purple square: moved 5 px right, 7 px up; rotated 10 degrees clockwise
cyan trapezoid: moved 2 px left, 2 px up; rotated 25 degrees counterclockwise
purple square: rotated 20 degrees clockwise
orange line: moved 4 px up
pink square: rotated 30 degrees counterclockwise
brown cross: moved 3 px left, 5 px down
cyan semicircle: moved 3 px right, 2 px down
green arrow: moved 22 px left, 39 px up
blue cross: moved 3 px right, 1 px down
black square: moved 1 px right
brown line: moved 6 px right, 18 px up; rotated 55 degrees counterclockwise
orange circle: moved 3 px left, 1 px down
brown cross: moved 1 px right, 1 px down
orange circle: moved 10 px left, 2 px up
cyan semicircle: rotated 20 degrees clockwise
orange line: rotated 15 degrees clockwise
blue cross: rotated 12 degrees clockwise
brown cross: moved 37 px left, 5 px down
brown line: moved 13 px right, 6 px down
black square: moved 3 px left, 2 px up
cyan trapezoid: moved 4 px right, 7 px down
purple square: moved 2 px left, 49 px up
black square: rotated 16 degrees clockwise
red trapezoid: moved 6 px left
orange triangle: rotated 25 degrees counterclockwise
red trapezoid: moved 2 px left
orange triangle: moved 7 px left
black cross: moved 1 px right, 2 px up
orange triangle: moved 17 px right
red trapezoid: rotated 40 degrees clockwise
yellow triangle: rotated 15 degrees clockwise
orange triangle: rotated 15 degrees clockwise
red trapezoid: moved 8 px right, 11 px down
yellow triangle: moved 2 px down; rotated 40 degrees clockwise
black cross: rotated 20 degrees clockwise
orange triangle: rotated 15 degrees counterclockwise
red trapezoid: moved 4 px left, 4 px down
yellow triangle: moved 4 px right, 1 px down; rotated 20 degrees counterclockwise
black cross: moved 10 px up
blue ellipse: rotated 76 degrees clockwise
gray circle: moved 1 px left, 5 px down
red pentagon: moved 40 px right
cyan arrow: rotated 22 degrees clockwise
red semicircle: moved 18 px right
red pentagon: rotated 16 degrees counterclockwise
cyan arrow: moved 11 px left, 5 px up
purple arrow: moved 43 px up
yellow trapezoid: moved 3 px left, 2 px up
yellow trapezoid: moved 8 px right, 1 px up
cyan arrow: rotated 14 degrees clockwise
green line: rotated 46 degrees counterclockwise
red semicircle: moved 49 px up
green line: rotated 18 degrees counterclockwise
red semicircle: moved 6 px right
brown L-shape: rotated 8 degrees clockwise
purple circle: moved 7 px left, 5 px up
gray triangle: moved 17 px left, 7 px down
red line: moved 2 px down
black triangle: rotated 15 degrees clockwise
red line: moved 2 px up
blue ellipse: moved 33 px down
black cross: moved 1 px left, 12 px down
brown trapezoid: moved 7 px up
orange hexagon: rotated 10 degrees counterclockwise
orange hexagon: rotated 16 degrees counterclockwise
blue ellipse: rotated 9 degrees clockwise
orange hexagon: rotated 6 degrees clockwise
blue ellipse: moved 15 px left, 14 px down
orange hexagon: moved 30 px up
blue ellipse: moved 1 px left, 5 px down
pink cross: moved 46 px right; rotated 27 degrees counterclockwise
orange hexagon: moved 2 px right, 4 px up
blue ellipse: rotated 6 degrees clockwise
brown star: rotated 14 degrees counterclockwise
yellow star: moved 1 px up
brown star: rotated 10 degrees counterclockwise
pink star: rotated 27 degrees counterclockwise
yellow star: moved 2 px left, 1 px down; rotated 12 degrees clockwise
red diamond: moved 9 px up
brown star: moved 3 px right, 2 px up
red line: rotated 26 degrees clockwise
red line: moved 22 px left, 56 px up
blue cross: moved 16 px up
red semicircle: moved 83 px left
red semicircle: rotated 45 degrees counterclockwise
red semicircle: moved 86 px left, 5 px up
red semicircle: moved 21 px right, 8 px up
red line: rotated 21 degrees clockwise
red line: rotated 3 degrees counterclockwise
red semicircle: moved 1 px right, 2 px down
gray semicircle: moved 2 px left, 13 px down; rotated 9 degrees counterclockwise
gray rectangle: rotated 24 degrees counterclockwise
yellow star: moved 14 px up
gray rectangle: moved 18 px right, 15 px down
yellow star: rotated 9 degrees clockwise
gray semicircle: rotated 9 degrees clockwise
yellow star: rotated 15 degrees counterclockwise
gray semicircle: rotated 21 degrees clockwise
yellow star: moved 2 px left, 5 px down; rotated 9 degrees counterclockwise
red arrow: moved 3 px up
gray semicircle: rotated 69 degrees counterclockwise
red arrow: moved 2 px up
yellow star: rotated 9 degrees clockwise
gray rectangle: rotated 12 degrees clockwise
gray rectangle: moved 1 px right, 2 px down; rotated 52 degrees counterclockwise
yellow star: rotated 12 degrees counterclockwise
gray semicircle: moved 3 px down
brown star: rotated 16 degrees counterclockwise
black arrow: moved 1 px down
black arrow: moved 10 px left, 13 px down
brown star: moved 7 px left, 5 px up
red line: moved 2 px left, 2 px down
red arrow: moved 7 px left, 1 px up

◆ WHAT TO WORK ON ◆
Rewrite the records from the first line through the line with "blue cross: rotated 12 degrees clockwise", swapping "semicircle" for "half circle" and leaving everything else the same.

◆ SOLVED EXERCISE ◆
purple square: moved 5 px right, 7 px up; rotated 10 degrees clockwise
cyan trapezoid: moved 2 px left, 2 px up; rotated 25 degrees counterclockwise
purple square: rotated 20 degrees clockwise
orange line: moved 4 px up
pink square: rotated 30 degrees counterclockwise
brown cross: moved 3 px left, 5 px down
cyan half circle: moved 3 px right, 2 px down
green arrow: moved 22 px left, 39 px up
blue cross: moved 3 px right, 1 px down
black square: moved 1 px right
brown line: moved 6 px right, 18 px up; rotated 55 degrees counterclockwise
orange circle: moved 3 px left, 1 px down
brown cross: moved 1 px right, 1 px down
orange circle: moved 10 px left, 2 px up
cyan half circle: rotated 20 degrees clockwise
orange line: rotated 15 degrees clockwise
blue cross: rotated 12 degrees clockwise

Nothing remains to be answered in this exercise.